Produce a faithful copy of the data, one that leaves out the pictures.

- DATASET CONTENT

________________________________________

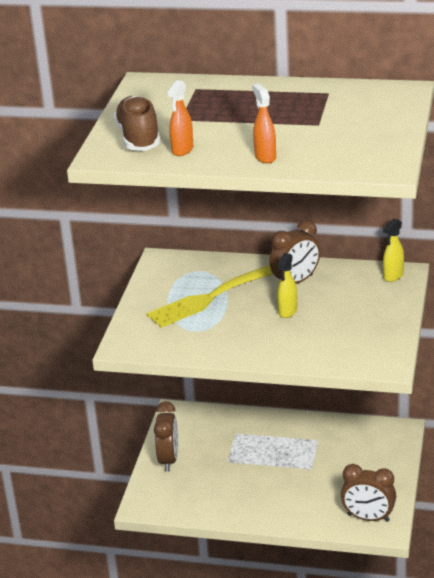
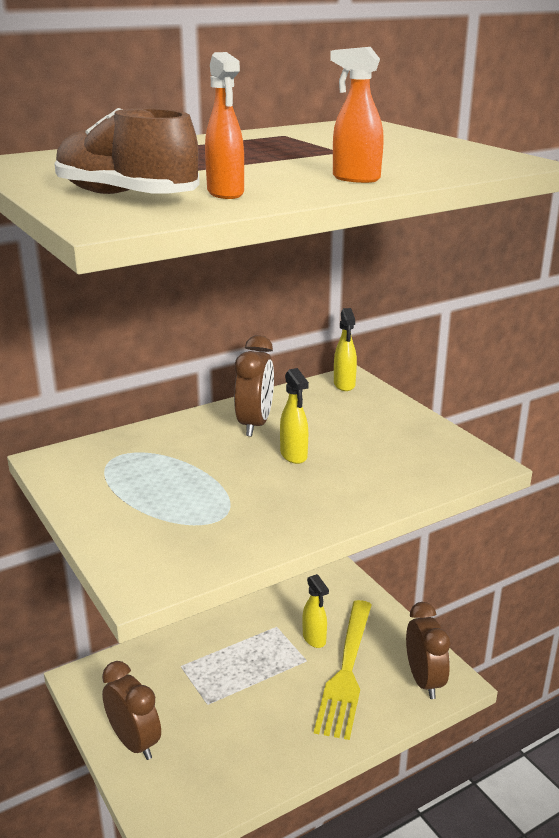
camera: 45 degrees left, 5 degrees down
(211, 297) = (180, 476): yellow fork -> yellow fork (346, 672)
(331, 459) = (314, 639): none -> yellow spray bottle
(368, 518) = (424, 681): brown clock -> brown clock turned 75 degrees counterclockwise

________________________________________

- EXERCISE RESULT
camera: 45 degrees left, 5 degrees down
(211, 297) = (180, 476): yellow fork -> yellow fork (346, 672)
(331, 459) = (314, 639): none -> yellow spray bottle
(368, 518) = (424, 681): brown clock -> brown clock turned 75 degrees counterclockwise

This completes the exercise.